### Aim of the task
Scan the data below and copy each line where "type" occurs.

### Data excerpt
*** Begin section ***

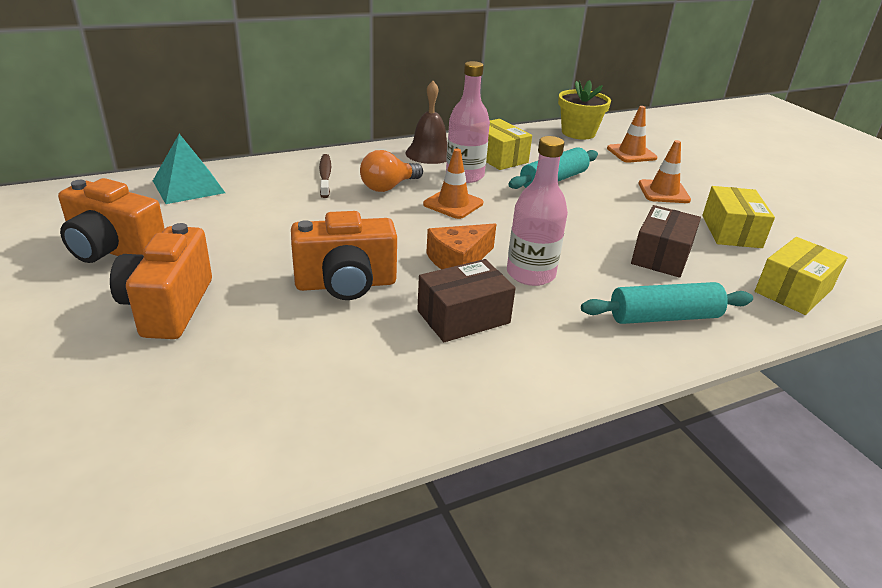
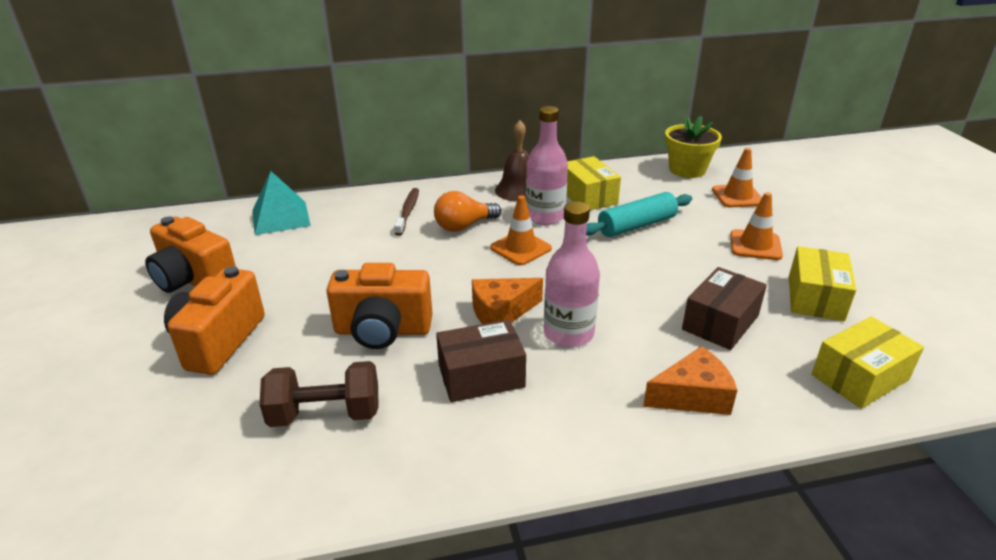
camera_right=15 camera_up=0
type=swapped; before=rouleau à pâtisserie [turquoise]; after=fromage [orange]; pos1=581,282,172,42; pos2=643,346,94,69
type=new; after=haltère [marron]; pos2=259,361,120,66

*** End section ***

### The answer
type=swapped; before=rouleau à pâtisserie [turquoise]; after=fromage [orange]; pos1=581,282,172,42; pos2=643,346,94,69
type=new; after=haltère [marron]; pos2=259,361,120,66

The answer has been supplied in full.